What you need to do
Extract each of the lines below that contains the word "right", reproducing every such line in full.

━━━━━━━━━━

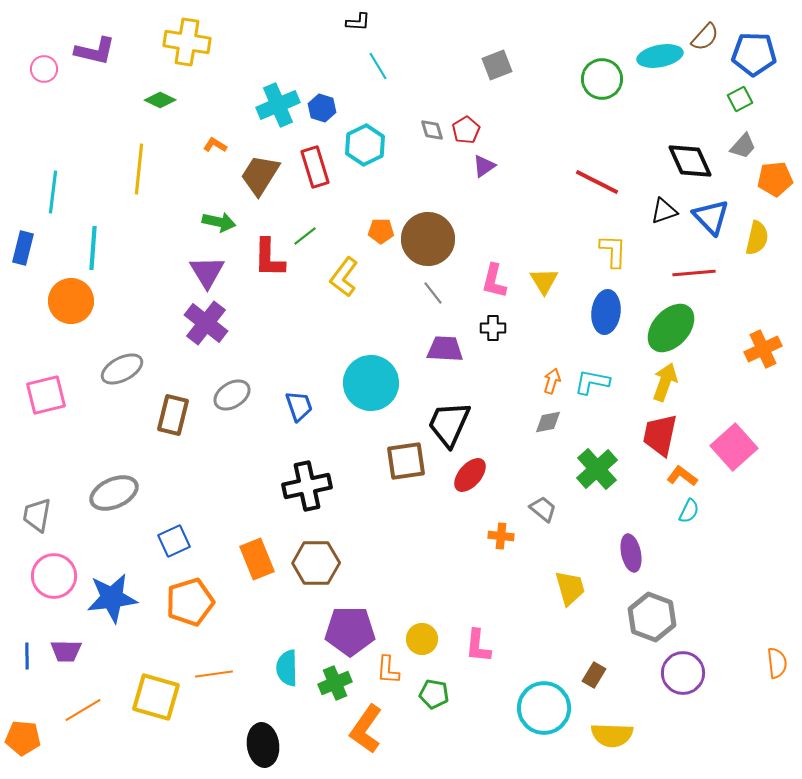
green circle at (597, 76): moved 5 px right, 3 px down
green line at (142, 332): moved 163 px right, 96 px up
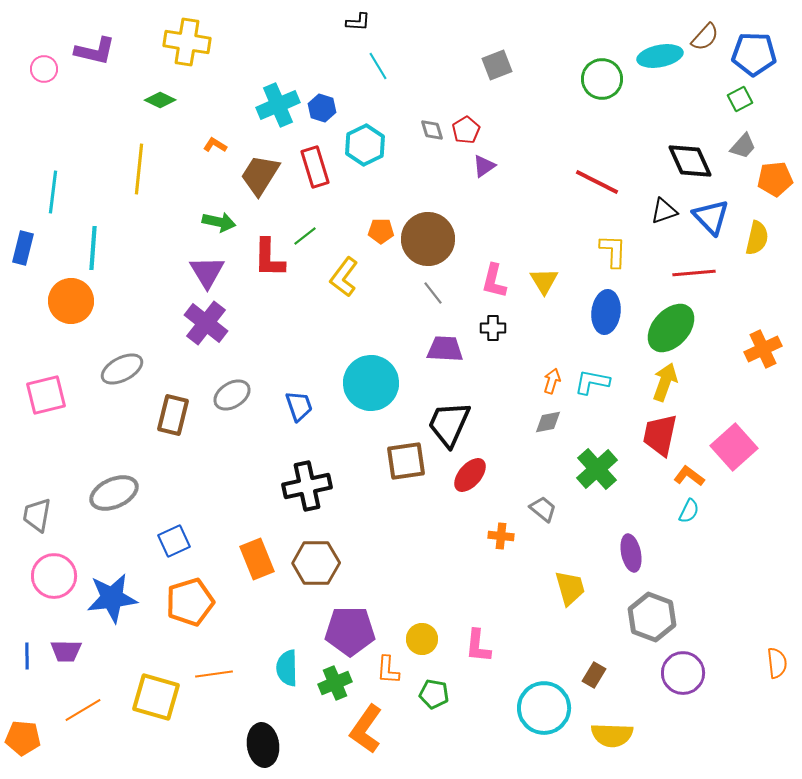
orange L-shape at (682, 476): moved 7 px right
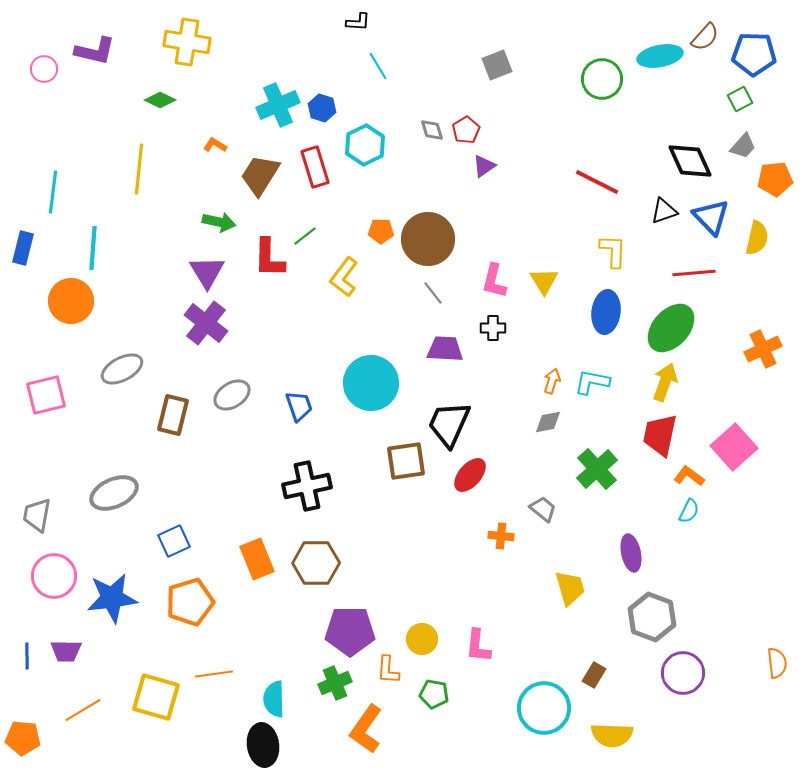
cyan semicircle at (287, 668): moved 13 px left, 31 px down
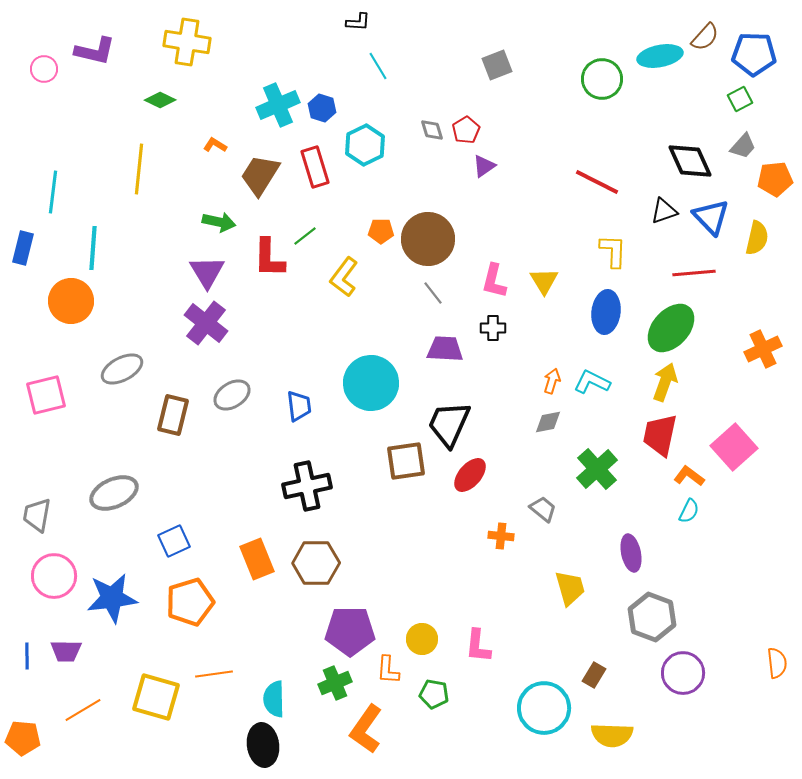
cyan L-shape at (592, 382): rotated 15 degrees clockwise
blue trapezoid at (299, 406): rotated 12 degrees clockwise
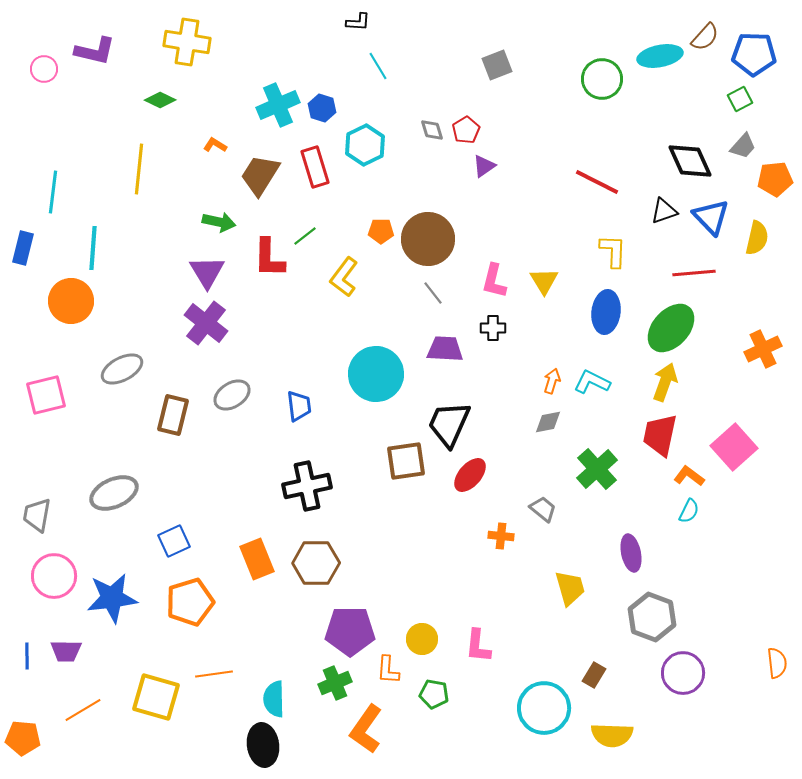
cyan circle at (371, 383): moved 5 px right, 9 px up
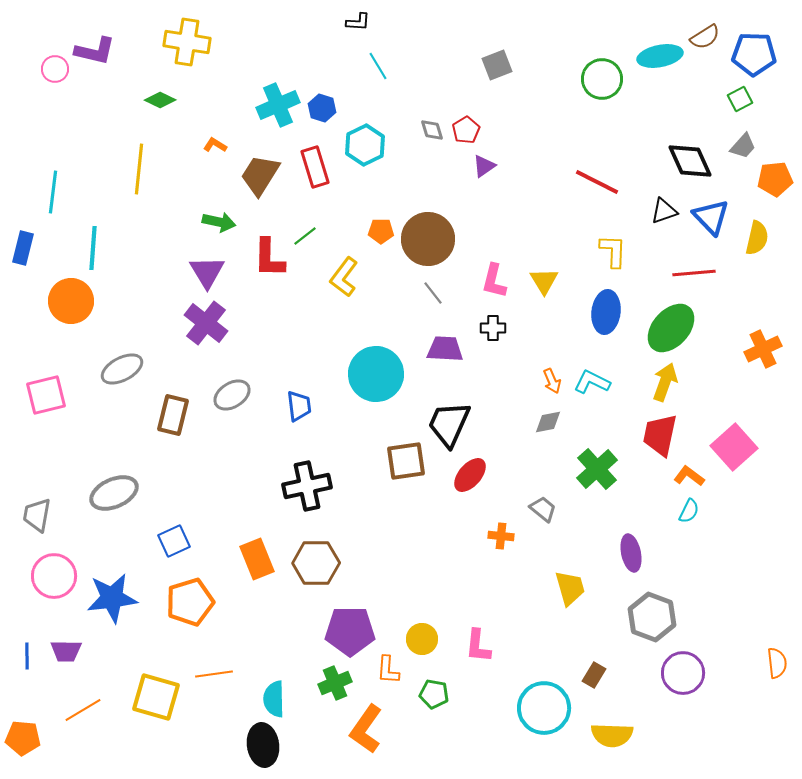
brown semicircle at (705, 37): rotated 16 degrees clockwise
pink circle at (44, 69): moved 11 px right
orange arrow at (552, 381): rotated 140 degrees clockwise
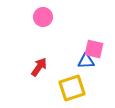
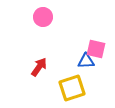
pink square: moved 2 px right
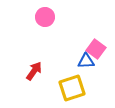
pink circle: moved 2 px right
pink square: rotated 24 degrees clockwise
red arrow: moved 5 px left, 4 px down
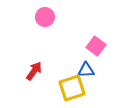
pink square: moved 3 px up
blue triangle: moved 9 px down
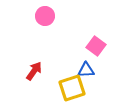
pink circle: moved 1 px up
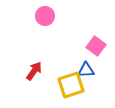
yellow square: moved 1 px left, 3 px up
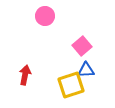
pink square: moved 14 px left; rotated 12 degrees clockwise
red arrow: moved 9 px left, 4 px down; rotated 24 degrees counterclockwise
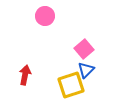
pink square: moved 2 px right, 3 px down
blue triangle: rotated 42 degrees counterclockwise
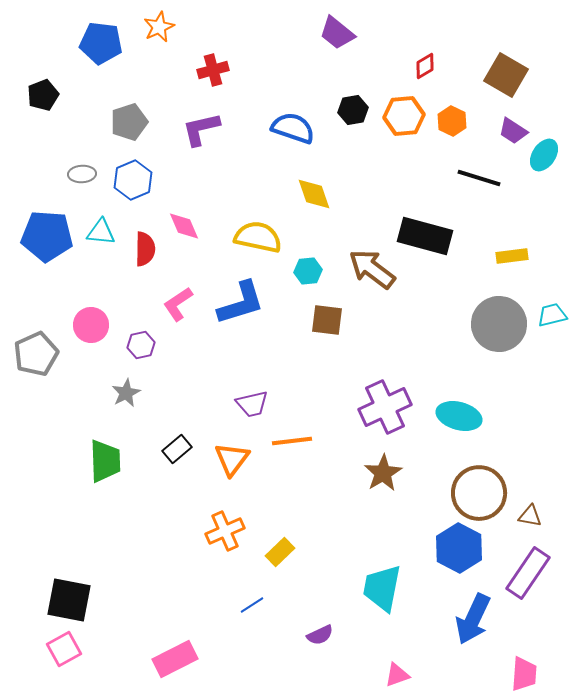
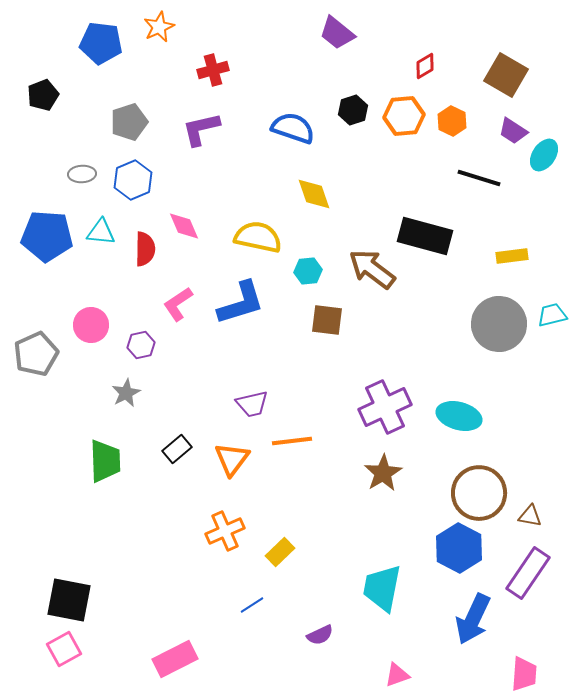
black hexagon at (353, 110): rotated 8 degrees counterclockwise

━━━━━━━━━━

Task result
green circle at (597, 76): moved 5 px right, 3 px down
green line at (142, 332): moved 163 px right, 96 px up
orange L-shape at (682, 476): moved 7 px right
cyan circle at (371, 383): moved 5 px right, 9 px up
pink circle at (44, 69): moved 11 px right
pink square: moved 2 px right
pink circle: moved 2 px right
pink square: moved 2 px right, 3 px down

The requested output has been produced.